(Task details)
Which lines below fall between the one containing "green lamp: 2 -> 3" and the one containing "yellow lamp: 2 -> 1"? Repeat them exactly, counting both of those lines, and add nothing else.

(Records to process)
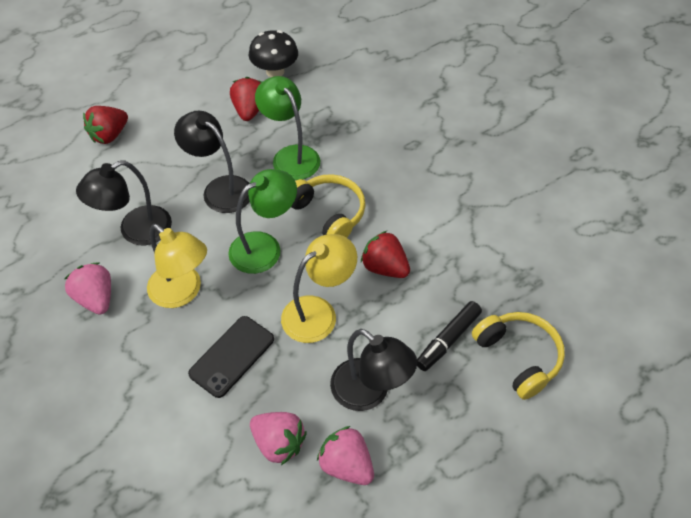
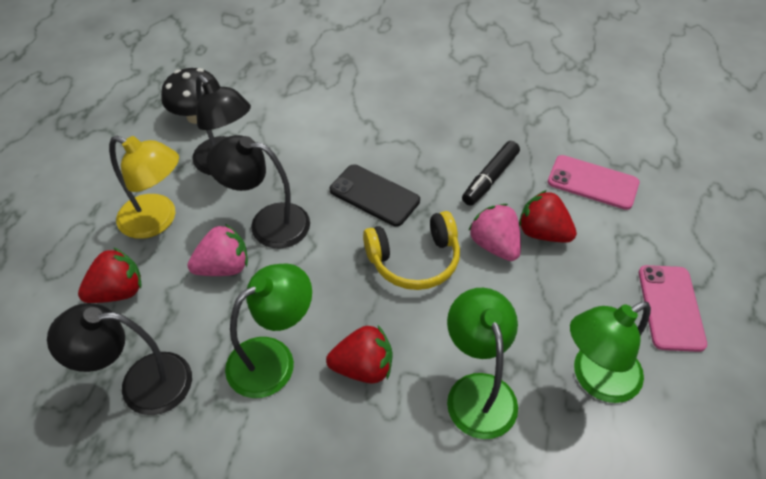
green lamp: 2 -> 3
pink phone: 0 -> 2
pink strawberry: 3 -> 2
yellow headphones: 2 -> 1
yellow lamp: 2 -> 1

...

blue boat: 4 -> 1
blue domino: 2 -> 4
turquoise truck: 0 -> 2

---

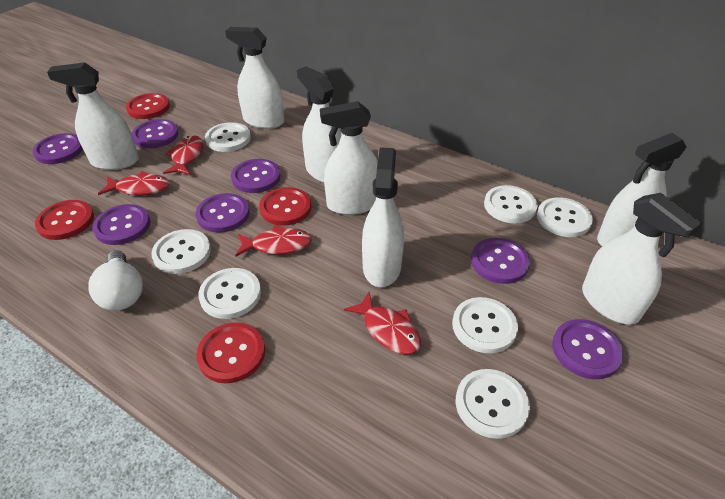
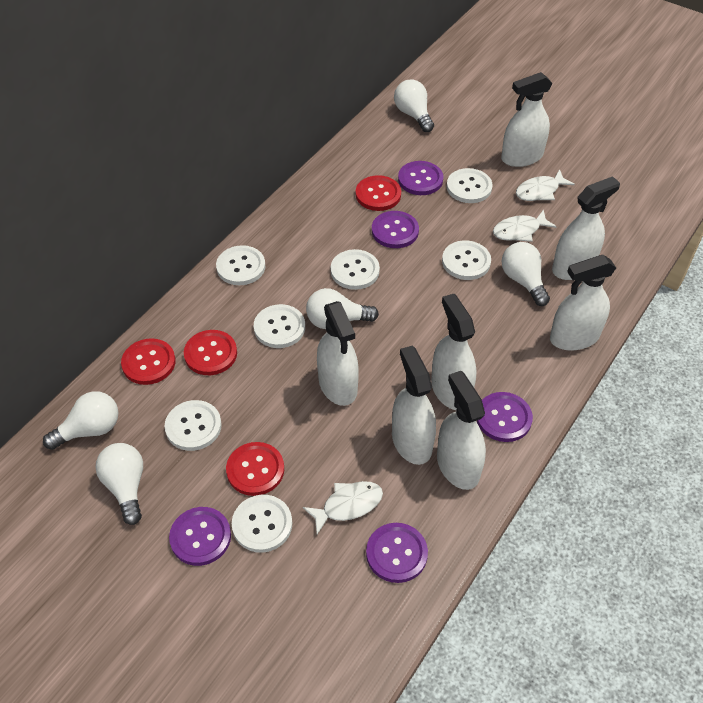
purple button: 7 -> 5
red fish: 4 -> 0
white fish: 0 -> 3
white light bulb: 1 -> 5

(Solution)
green lamp: 2 -> 3
pink phone: 0 -> 2
pink strawberry: 3 -> 2
yellow headphones: 2 -> 1
yellow lamp: 2 -> 1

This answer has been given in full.